Exercise details:
Leave out the pictures, then return the records word for word.

[[ Data provided open ]]

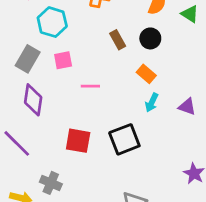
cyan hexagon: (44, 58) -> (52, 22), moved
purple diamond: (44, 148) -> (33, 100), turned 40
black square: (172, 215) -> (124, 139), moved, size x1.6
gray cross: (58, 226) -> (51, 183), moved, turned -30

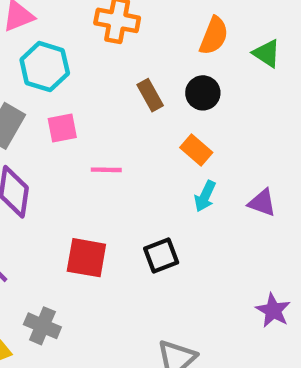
black square: (124, 139) -> (161, 255), size x0.7

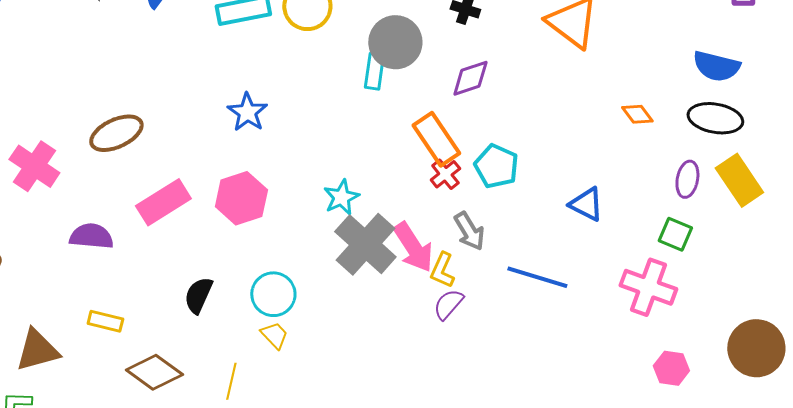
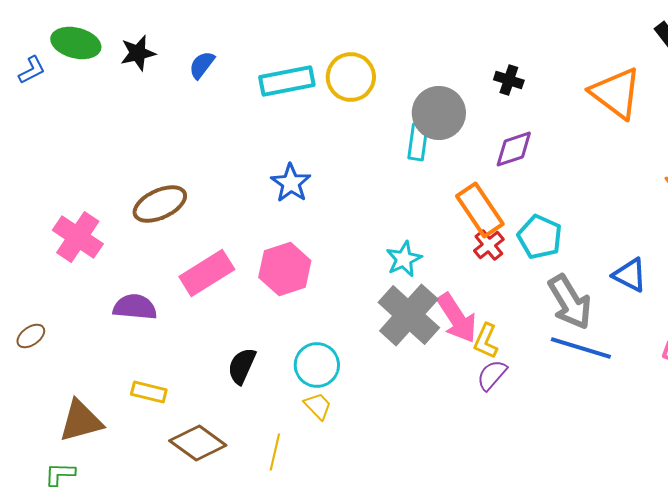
cyan star: (341, 197) -> (404, 259), moved
gray arrow: (469, 231) -> (570, 302), moved, size x1.4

[[ Data provided closed ]]

Solution to this problem:
cyan hexagon: (44, 58) -> (52, 22), moved
purple diamond: (44, 148) -> (33, 100), turned 40
black square: (172, 215) -> (124, 139), moved, size x1.6
gray cross: (58, 226) -> (51, 183), moved, turned -30

black square: (124, 139) -> (161, 255), size x0.7

cyan star: (341, 197) -> (404, 259), moved
gray arrow: (469, 231) -> (570, 302), moved, size x1.4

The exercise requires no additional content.